Study material ▸
━━━━━━━━
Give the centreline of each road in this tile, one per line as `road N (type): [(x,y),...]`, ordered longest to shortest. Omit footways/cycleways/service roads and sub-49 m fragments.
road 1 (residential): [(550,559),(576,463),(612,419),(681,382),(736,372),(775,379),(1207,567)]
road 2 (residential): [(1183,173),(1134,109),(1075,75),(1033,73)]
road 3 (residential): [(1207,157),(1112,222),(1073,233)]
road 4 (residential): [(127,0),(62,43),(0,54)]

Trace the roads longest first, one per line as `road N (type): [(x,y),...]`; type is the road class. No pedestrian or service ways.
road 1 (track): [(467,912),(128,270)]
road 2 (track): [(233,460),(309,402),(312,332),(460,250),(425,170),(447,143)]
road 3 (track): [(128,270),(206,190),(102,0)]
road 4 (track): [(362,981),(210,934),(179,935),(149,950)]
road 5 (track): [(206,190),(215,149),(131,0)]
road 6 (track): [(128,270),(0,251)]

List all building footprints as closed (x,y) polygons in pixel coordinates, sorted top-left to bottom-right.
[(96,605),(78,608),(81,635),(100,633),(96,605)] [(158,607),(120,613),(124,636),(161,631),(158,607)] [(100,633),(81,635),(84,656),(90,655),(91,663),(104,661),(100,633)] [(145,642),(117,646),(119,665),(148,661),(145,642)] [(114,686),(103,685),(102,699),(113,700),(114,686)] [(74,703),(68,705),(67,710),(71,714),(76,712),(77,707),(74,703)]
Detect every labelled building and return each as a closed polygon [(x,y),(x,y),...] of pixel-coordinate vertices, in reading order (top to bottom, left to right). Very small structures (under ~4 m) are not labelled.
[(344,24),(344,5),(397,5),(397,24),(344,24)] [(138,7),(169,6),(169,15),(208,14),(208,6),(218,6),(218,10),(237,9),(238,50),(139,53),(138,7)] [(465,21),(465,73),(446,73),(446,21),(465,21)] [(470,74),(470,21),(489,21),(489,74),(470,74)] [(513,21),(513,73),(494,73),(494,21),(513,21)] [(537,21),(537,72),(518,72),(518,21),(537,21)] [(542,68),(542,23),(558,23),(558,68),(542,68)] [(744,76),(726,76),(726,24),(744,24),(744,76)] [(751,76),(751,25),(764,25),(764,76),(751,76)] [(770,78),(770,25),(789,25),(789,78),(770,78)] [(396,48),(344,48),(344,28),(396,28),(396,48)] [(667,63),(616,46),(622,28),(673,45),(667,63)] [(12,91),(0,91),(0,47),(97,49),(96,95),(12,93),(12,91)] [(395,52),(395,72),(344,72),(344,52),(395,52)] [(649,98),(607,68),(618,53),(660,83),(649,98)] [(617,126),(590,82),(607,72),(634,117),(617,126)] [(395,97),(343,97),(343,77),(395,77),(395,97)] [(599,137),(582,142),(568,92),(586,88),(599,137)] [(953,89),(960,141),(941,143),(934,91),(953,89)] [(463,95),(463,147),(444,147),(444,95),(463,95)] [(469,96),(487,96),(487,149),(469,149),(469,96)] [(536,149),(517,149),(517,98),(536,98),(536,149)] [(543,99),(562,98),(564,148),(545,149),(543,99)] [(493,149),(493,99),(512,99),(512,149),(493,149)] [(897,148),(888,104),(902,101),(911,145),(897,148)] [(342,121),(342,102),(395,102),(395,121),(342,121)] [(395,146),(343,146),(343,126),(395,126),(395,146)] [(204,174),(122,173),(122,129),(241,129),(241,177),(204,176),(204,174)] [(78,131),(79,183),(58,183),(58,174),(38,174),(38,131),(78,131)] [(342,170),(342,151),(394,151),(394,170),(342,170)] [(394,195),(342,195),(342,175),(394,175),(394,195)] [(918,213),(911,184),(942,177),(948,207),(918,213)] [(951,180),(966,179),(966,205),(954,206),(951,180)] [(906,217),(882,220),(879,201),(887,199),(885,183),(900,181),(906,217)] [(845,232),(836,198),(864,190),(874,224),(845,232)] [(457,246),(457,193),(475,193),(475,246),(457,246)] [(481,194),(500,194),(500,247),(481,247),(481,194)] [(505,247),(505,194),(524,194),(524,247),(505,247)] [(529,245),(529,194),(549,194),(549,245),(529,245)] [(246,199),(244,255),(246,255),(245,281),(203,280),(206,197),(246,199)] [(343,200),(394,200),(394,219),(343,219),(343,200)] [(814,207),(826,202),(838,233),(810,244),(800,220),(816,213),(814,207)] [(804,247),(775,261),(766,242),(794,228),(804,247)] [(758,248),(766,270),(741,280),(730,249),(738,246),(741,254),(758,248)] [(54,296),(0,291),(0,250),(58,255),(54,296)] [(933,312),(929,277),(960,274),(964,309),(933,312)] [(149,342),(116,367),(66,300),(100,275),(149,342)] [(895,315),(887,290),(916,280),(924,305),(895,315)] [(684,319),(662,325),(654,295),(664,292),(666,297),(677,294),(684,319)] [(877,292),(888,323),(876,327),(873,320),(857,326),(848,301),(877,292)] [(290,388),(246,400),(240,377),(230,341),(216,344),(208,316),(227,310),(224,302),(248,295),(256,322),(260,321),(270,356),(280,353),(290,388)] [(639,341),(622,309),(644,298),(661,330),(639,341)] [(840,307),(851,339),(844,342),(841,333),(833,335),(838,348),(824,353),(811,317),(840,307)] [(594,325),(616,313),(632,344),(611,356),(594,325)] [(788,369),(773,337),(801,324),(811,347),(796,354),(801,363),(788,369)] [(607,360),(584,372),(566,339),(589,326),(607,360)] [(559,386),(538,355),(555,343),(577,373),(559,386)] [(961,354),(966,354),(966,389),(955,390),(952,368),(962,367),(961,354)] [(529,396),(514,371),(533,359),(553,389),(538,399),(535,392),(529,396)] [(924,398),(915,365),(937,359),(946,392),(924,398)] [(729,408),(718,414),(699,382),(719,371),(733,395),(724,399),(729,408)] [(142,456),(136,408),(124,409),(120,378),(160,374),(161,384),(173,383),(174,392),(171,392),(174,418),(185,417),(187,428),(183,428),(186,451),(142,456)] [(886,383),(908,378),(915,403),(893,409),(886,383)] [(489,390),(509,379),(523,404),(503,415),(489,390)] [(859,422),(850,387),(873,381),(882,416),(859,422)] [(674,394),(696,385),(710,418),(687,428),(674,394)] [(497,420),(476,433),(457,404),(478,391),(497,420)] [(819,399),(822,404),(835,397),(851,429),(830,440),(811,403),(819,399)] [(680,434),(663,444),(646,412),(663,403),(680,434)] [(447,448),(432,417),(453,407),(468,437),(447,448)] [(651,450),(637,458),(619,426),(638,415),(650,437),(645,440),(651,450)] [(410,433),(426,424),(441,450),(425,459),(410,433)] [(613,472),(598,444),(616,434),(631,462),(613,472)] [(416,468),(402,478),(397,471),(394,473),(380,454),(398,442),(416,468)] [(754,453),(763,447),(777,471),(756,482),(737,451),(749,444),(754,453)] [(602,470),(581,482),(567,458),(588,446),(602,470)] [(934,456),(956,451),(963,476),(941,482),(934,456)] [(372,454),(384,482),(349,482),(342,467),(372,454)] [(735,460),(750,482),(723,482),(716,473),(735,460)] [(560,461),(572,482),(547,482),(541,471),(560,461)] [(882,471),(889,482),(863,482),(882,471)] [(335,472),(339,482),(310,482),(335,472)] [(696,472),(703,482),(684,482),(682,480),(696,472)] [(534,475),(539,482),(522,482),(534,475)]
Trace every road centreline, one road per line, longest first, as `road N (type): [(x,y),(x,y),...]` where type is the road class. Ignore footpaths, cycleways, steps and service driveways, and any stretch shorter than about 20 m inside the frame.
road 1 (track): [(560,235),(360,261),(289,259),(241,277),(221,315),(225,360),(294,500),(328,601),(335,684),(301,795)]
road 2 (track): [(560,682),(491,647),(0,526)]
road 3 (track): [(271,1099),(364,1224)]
━━━━━━━━
What is expected ▸ Go line by line through the entries above and tally those that hold the word "class"; give the tally alone.

Exercise response ▸ 2